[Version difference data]
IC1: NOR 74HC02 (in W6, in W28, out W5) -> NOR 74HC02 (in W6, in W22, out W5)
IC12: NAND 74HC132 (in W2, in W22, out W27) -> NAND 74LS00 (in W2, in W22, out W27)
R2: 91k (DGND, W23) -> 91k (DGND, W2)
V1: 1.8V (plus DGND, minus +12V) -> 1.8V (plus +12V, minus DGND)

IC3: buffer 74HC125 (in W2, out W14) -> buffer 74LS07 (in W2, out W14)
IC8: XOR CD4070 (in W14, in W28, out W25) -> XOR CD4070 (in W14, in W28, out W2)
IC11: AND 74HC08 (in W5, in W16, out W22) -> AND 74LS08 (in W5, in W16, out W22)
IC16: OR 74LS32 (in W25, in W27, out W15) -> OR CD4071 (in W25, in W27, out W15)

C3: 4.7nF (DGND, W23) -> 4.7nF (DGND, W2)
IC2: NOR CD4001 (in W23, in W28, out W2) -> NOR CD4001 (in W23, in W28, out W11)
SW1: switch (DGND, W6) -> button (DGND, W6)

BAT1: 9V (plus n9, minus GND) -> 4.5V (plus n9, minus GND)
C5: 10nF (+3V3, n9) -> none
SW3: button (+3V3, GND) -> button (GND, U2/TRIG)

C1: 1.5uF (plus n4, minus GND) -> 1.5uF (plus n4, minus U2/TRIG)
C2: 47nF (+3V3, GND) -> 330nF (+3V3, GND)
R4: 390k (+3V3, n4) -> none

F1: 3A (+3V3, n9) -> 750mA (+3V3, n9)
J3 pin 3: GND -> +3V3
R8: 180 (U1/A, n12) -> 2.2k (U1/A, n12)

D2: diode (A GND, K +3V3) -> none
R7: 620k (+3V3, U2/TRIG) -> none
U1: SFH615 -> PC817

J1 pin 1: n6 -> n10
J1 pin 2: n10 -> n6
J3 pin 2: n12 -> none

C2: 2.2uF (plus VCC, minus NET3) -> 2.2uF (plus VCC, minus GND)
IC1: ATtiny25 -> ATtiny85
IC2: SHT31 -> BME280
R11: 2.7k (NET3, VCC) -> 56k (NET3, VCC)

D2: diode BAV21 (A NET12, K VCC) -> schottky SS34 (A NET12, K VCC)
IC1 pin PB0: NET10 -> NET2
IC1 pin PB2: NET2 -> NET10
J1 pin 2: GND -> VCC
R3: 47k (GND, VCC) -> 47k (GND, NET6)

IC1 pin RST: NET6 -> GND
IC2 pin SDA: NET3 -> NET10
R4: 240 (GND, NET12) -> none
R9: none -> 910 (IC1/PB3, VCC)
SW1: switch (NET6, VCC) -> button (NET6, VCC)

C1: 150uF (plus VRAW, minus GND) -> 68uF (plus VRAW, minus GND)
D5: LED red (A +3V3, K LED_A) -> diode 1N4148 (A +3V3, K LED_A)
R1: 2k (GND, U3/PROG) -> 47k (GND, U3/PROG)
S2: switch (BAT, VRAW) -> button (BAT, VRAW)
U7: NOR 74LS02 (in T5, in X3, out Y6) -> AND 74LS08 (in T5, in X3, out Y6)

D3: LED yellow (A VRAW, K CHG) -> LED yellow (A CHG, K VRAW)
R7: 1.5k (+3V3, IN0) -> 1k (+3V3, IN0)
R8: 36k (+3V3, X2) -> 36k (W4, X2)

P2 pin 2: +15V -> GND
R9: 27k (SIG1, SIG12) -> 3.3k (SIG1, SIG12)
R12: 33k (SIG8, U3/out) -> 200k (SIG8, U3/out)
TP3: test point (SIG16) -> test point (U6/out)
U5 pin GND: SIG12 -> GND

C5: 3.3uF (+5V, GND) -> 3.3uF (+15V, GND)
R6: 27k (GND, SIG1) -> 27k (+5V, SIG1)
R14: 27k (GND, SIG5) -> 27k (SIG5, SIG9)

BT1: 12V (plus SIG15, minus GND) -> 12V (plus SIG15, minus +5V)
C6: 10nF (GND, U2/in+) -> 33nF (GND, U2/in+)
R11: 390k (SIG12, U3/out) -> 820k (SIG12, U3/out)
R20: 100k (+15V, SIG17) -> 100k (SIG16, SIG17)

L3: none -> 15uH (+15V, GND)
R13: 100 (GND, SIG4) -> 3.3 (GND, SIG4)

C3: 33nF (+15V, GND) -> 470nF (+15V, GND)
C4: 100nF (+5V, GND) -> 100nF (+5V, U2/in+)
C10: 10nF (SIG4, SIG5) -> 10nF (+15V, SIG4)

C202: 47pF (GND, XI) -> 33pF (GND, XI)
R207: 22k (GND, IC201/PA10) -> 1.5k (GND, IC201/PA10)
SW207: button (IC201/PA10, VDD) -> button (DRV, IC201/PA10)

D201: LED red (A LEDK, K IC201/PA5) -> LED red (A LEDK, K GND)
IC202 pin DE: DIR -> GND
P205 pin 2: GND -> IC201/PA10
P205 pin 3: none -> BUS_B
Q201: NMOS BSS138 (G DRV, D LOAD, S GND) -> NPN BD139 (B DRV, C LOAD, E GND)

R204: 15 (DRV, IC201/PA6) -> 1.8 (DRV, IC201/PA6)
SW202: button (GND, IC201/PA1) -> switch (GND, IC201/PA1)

• WHAT TO PRODUCE:
Search the records above for "DGND" and copy every line that has it.

• EXPECTED ANSWER:
R2: 91k (DGND, W23) -> 91k (DGND, W2)
V1: 1.8V (plus DGND, minus +12V) -> 1.8V (plus +12V, minus DGND)
C3: 4.7nF (DGND, W23) -> 4.7nF (DGND, W2)
SW1: switch (DGND, W6) -> button (DGND, W6)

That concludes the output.